Where the listing below has a line with "U2 pin GP2: none -> RESET", write out exactly that line and every line after it, stopping after the line with "D4: LED green".
==============================
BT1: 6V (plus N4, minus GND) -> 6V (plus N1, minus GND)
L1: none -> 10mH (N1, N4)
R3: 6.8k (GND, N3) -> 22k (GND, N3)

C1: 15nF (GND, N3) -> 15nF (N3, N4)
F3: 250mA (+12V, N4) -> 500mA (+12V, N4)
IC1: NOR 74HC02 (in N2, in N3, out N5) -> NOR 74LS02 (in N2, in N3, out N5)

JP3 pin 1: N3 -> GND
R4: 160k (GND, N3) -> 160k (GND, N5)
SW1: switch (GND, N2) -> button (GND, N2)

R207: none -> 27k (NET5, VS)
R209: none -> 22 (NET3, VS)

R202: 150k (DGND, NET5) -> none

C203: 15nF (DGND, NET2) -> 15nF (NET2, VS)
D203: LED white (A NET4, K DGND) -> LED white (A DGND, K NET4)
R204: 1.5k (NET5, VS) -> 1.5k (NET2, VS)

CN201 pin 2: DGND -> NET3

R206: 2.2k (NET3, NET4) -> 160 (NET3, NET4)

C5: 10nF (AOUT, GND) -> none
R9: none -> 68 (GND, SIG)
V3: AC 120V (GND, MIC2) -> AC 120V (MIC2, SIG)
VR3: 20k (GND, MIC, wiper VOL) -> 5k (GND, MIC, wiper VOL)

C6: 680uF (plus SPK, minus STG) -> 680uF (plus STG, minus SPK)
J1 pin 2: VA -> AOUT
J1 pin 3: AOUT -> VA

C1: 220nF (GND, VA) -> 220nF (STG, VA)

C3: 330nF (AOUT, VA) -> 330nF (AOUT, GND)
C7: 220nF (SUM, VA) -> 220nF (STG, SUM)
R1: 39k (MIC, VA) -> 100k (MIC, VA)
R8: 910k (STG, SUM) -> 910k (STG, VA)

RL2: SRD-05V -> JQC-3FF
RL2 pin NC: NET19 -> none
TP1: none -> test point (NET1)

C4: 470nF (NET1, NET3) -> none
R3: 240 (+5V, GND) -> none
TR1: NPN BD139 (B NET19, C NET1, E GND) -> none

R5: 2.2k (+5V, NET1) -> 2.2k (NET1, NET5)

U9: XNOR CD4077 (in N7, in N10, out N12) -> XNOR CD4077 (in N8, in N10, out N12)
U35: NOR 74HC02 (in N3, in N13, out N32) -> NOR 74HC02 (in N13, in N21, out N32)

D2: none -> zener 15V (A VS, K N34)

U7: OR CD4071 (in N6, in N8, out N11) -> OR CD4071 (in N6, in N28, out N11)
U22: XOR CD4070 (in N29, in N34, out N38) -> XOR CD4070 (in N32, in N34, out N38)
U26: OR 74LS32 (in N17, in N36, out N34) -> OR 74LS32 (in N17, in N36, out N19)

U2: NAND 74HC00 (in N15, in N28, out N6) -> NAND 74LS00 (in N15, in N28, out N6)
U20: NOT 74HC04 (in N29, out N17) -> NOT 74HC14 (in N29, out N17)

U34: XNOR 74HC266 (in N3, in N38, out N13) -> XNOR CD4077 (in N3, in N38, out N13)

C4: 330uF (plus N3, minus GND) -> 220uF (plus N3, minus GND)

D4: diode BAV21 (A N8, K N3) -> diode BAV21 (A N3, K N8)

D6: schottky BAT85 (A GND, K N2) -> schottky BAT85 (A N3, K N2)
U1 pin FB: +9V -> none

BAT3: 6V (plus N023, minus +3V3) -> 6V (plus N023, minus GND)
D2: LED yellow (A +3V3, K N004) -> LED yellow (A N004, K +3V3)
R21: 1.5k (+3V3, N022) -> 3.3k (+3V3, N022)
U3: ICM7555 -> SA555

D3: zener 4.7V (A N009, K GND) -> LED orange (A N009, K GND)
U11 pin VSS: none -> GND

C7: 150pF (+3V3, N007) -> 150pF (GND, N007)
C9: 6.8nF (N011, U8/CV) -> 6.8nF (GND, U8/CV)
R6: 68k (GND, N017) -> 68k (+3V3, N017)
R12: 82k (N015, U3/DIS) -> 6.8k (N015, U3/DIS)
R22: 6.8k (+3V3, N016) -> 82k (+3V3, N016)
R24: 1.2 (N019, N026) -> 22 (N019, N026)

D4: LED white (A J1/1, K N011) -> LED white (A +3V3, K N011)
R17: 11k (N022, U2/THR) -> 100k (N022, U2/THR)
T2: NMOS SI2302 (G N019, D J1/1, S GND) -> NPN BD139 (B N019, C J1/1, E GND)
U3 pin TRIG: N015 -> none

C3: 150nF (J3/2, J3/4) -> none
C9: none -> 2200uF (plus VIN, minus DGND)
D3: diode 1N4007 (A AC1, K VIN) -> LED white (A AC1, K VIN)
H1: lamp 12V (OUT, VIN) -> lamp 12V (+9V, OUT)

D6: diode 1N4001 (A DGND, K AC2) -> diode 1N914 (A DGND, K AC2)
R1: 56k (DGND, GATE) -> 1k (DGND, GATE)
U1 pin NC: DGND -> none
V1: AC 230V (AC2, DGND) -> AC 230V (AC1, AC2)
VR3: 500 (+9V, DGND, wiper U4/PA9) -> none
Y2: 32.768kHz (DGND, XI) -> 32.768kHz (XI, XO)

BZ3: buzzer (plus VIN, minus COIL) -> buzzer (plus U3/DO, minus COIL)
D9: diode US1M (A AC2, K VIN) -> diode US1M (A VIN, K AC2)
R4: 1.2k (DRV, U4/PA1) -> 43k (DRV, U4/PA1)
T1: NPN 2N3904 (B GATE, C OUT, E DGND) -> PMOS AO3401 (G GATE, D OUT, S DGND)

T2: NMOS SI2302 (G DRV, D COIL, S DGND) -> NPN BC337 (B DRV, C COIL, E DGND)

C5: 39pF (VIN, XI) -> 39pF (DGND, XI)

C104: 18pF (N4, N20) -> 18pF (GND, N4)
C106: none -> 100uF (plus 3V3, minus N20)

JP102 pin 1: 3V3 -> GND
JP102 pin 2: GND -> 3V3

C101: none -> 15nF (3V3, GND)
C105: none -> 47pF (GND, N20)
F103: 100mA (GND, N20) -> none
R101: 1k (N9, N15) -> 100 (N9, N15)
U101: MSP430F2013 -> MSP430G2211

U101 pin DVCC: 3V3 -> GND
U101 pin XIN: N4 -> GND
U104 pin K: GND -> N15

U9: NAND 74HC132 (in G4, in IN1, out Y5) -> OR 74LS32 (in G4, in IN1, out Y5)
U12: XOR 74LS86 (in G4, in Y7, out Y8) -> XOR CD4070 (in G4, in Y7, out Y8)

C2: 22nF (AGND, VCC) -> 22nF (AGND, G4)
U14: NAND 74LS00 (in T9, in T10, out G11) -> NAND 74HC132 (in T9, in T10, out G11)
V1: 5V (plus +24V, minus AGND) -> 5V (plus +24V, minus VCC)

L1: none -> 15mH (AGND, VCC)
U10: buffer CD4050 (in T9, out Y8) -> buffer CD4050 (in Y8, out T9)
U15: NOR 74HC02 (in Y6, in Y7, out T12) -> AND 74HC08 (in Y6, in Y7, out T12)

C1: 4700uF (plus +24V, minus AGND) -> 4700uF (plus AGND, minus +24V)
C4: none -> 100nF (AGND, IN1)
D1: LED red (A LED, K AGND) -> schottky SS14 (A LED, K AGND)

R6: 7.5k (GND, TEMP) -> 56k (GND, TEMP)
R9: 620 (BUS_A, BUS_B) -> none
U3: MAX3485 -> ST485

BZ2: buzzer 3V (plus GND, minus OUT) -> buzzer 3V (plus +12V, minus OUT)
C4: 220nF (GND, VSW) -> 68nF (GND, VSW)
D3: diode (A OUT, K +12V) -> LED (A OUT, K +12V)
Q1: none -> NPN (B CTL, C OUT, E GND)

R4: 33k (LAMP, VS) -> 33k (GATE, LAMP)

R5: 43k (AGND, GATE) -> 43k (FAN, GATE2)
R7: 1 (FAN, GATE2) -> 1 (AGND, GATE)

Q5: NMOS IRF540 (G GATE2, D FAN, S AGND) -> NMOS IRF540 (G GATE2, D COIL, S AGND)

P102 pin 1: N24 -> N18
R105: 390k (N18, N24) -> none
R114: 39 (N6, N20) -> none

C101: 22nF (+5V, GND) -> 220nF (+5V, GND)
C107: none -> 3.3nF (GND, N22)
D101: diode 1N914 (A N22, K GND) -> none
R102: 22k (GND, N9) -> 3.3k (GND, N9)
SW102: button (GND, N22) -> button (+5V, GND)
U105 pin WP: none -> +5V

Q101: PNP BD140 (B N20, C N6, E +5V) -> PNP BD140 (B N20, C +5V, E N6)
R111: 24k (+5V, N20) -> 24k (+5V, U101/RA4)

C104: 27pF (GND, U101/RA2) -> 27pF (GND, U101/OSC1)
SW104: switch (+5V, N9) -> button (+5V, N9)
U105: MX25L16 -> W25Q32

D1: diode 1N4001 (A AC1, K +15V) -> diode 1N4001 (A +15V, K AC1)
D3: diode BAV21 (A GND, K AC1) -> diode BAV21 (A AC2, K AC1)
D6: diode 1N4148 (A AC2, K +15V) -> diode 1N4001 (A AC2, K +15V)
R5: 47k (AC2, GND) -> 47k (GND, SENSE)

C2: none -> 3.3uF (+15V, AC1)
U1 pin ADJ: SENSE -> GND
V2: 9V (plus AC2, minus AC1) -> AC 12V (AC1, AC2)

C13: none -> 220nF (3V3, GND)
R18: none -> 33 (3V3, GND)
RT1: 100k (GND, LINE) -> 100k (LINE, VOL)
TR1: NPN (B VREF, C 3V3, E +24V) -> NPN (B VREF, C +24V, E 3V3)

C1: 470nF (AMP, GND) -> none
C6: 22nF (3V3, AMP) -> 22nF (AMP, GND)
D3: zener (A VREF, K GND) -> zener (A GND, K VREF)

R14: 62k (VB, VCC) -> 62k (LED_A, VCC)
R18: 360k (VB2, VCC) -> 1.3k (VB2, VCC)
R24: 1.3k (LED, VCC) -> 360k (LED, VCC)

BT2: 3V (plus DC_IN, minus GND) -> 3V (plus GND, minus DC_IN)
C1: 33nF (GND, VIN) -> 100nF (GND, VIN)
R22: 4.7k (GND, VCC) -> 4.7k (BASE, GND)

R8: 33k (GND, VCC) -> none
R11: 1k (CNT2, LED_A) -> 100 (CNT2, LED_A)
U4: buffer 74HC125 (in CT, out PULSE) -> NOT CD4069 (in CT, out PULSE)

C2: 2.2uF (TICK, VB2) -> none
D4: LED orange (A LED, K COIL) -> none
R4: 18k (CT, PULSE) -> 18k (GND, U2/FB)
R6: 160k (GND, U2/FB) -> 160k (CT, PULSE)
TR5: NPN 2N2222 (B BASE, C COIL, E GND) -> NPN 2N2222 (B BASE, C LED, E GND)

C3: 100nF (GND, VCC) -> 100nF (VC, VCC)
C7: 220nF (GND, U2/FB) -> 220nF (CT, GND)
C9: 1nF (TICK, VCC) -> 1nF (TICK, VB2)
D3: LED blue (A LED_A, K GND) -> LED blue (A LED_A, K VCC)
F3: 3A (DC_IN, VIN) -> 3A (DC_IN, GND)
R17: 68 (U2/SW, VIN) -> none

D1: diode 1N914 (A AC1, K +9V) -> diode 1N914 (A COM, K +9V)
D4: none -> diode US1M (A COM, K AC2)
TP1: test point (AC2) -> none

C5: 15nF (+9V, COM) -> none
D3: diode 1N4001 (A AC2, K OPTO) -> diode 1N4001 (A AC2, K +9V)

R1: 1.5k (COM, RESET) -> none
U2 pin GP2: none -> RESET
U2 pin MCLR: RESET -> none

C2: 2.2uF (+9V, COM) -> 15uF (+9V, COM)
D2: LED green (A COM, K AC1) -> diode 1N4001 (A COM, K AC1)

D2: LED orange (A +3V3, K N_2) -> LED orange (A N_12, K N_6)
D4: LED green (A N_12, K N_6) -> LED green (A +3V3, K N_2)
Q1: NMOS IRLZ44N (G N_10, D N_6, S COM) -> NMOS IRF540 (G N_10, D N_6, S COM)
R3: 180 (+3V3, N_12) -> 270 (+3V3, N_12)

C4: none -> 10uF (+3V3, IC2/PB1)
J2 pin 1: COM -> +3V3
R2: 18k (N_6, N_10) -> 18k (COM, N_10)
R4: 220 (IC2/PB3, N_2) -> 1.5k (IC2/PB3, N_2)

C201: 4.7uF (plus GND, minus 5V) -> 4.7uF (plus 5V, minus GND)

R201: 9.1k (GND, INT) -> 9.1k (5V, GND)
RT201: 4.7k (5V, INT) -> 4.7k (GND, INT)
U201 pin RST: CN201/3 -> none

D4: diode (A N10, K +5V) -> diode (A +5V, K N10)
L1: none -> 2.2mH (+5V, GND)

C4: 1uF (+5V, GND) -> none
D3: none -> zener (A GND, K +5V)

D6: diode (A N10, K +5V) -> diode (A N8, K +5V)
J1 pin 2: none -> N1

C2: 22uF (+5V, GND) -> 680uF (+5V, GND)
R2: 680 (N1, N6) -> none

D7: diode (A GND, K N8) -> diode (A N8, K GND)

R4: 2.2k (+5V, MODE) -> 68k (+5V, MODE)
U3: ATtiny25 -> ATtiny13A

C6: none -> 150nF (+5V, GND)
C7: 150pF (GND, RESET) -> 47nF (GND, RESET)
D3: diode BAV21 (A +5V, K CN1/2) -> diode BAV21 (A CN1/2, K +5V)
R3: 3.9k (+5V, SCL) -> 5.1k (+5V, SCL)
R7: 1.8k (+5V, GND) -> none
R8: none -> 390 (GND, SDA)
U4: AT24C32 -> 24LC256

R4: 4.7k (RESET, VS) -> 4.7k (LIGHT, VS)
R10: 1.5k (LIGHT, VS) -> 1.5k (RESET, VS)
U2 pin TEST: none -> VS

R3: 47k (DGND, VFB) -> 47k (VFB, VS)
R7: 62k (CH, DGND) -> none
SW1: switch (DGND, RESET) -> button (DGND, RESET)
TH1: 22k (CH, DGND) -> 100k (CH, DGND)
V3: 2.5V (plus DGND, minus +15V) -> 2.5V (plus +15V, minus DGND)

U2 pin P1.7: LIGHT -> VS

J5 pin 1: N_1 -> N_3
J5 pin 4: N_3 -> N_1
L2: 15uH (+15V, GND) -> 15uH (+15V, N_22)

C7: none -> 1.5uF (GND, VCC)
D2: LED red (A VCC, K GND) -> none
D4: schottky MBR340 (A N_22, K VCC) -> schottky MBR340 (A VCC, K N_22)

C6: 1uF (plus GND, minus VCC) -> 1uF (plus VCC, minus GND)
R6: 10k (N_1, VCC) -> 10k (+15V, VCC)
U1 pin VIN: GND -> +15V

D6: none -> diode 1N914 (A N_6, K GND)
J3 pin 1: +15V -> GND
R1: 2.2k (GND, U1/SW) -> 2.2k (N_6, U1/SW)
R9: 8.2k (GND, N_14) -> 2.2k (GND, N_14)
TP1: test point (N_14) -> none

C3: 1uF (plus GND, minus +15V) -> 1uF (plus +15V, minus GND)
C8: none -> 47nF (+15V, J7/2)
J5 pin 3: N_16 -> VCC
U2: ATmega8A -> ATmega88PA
==============================
• Output for this task
U2 pin GP2: none -> RESET
U2 pin MCLR: RESET -> none

C2: 2.2uF (+9V, COM) -> 15uF (+9V, COM)
D2: LED green (A COM, K AC1) -> diode 1N4001 (A COM, K AC1)

D2: LED orange (A +3V3, K N_2) -> LED orange (A N_12, K N_6)
D4: LED green (A N_12, K N_6) -> LED green (A +3V3, K N_2)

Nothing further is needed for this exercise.